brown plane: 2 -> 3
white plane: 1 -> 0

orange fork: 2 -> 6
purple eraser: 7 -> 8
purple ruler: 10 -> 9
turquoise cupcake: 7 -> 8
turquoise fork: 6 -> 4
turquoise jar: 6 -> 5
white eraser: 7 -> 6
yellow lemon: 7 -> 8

━━━━━━━━━━━━━━━━━━━━

- PROBLEM TO WORK ON -
The result is a copy of every line above where the word "turquoise" shows up.

- ANSWER BOX -
turquoise cupcake: 7 -> 8
turquoise fork: 6 -> 4
turquoise jar: 6 -> 5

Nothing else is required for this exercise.